[Stored records]
───

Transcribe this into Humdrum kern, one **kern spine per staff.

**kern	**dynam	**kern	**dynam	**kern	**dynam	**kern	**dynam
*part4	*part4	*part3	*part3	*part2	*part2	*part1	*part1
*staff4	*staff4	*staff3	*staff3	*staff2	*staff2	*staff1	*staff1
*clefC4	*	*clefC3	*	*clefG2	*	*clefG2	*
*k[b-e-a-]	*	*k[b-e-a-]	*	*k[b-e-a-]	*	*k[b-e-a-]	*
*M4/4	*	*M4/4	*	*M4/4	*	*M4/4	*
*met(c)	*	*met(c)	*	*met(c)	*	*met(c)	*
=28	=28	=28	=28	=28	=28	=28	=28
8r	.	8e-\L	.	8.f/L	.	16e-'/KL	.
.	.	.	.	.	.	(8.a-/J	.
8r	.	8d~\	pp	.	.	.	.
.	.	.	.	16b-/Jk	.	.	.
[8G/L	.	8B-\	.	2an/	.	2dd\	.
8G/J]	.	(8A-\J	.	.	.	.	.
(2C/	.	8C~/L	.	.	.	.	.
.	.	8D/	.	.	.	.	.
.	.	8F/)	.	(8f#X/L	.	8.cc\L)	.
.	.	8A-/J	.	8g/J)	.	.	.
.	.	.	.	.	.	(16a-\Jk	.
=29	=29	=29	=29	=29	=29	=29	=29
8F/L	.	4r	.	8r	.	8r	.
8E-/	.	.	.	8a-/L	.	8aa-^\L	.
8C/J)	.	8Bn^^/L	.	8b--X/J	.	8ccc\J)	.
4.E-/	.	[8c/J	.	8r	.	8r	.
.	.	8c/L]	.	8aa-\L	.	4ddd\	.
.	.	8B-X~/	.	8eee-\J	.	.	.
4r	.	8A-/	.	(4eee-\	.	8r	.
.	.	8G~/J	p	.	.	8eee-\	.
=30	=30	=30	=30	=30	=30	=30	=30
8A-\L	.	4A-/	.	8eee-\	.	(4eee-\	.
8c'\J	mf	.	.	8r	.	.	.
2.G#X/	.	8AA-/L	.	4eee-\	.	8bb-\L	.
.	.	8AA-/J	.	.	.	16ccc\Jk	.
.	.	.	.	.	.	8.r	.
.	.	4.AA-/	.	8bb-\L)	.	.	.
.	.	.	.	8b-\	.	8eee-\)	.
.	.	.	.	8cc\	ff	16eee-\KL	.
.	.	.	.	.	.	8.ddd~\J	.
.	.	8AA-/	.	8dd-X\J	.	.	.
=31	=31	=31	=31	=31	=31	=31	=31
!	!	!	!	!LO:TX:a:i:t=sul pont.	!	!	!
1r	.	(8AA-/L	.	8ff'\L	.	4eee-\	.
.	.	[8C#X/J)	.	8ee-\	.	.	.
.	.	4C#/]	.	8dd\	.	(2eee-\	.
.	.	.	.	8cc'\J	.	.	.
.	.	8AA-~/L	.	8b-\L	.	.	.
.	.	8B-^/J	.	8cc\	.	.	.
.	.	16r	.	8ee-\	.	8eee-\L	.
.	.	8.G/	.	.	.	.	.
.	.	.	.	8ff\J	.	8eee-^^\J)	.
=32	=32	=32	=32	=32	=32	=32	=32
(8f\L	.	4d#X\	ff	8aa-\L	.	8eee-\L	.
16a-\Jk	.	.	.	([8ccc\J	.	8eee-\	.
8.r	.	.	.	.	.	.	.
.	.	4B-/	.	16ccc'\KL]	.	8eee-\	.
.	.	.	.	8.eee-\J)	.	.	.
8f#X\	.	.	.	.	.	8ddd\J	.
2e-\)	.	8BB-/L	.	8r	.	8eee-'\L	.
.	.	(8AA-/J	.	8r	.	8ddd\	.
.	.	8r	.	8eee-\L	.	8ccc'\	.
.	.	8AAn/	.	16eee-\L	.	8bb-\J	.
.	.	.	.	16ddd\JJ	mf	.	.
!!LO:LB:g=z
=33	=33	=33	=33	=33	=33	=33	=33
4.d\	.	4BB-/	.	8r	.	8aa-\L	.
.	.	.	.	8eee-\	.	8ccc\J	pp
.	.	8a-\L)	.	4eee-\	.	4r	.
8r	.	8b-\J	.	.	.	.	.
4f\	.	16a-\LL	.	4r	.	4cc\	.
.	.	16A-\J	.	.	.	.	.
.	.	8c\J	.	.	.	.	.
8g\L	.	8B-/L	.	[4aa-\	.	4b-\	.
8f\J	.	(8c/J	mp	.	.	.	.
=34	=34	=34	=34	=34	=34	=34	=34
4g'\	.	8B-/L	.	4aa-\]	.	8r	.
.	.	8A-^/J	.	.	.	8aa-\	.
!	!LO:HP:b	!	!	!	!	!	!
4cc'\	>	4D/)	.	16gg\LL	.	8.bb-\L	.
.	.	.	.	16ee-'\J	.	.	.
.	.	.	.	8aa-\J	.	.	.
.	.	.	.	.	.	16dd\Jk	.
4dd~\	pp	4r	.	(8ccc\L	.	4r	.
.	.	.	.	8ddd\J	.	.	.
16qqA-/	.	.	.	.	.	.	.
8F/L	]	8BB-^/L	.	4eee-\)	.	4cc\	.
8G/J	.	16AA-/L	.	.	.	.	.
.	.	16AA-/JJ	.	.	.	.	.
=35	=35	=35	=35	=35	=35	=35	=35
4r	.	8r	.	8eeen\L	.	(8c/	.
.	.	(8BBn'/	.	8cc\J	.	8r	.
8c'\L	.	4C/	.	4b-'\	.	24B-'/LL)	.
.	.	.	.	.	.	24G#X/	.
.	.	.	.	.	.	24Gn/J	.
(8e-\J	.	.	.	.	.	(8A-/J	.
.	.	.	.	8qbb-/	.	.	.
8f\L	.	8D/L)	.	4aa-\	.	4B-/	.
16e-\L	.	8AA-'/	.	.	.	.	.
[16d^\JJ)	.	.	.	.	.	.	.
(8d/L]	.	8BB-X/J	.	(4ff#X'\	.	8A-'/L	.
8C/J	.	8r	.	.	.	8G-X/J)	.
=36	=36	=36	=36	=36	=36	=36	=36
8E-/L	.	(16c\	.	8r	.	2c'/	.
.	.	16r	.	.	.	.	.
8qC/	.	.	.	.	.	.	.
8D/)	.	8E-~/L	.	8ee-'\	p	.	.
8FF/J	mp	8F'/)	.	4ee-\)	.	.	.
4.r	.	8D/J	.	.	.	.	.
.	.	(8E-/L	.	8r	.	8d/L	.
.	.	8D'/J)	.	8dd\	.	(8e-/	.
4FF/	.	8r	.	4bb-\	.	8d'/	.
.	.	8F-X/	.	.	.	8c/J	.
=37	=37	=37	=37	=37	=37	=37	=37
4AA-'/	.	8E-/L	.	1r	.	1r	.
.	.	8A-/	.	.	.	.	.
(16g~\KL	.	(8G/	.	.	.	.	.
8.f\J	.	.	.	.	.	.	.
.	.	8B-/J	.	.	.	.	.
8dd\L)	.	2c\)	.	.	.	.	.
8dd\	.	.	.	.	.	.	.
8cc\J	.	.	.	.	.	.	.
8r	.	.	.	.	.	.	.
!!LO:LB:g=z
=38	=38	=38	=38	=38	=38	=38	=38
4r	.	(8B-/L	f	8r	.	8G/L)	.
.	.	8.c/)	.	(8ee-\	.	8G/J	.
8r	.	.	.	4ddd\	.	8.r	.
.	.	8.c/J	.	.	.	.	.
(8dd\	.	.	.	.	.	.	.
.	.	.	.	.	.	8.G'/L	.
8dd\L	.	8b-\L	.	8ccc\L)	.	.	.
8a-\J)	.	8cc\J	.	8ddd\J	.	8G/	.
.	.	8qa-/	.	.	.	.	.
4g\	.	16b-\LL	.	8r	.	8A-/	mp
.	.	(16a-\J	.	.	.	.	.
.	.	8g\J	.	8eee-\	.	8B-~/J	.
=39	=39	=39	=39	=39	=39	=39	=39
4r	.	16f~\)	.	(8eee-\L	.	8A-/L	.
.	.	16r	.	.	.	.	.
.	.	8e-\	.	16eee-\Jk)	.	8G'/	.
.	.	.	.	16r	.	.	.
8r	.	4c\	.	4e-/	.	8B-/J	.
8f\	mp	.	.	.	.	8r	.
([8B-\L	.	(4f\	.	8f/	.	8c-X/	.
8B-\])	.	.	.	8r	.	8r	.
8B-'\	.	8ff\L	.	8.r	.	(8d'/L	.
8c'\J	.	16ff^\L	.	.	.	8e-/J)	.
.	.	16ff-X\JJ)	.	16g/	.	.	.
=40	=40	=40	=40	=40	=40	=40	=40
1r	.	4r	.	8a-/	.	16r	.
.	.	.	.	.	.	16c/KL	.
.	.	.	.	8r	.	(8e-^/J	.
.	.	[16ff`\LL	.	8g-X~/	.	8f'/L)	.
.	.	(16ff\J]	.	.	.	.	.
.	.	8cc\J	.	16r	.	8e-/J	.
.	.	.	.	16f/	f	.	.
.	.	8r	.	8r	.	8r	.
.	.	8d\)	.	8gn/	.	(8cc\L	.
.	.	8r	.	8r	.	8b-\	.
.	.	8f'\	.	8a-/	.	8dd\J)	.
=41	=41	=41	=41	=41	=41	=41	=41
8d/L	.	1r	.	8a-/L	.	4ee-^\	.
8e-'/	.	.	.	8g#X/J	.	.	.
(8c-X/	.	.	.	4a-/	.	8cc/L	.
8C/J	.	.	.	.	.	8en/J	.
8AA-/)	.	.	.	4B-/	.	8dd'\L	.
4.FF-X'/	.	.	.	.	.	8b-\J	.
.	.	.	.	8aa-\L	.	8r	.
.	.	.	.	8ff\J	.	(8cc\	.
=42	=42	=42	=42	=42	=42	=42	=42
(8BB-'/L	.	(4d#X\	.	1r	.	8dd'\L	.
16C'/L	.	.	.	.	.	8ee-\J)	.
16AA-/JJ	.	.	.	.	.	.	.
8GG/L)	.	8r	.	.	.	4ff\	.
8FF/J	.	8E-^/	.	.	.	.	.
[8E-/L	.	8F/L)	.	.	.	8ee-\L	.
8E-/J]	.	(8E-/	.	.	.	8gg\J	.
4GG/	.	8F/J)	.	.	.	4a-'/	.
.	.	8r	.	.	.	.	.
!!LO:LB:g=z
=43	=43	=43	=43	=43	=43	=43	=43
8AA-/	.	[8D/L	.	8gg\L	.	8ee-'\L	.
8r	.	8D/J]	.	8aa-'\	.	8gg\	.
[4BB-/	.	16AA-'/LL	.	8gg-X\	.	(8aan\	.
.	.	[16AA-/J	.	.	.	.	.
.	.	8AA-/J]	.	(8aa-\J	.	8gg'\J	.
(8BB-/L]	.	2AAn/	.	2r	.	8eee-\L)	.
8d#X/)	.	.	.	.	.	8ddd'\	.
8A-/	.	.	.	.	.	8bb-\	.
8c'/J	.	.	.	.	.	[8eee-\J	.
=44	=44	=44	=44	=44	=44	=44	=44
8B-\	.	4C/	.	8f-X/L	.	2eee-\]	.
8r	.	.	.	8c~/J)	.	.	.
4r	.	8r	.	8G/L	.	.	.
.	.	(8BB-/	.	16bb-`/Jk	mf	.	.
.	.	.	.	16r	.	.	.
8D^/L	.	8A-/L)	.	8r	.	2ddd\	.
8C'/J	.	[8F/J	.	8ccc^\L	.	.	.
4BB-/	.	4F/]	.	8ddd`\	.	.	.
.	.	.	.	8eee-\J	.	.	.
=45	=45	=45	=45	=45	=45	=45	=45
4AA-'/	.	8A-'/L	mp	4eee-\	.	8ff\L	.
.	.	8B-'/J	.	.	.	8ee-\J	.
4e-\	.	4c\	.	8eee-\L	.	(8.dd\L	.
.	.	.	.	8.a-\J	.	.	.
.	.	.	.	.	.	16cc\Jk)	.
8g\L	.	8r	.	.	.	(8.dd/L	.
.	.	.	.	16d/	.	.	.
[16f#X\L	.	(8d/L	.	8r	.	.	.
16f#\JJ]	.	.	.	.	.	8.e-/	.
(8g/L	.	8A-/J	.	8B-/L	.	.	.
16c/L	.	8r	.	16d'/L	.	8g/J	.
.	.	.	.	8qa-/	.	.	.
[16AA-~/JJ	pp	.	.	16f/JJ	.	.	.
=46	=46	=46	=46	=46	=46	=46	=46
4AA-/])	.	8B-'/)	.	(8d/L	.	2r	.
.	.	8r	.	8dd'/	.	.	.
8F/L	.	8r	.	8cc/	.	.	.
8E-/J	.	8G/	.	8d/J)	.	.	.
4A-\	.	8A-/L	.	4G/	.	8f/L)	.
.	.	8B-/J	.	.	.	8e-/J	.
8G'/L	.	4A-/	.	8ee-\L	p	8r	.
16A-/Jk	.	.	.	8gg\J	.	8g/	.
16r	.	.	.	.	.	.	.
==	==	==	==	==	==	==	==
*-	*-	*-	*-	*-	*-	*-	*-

───

Exercise task: Gather every line of the data above that contains the string "kern", and list those lines in the order they appear.

Written answer:
Transcribe this into Humdrum kern, one **kern spine per staff.
**kern	**dynam	**kern	**dynam	**kern	**dynam	**kern	**dynam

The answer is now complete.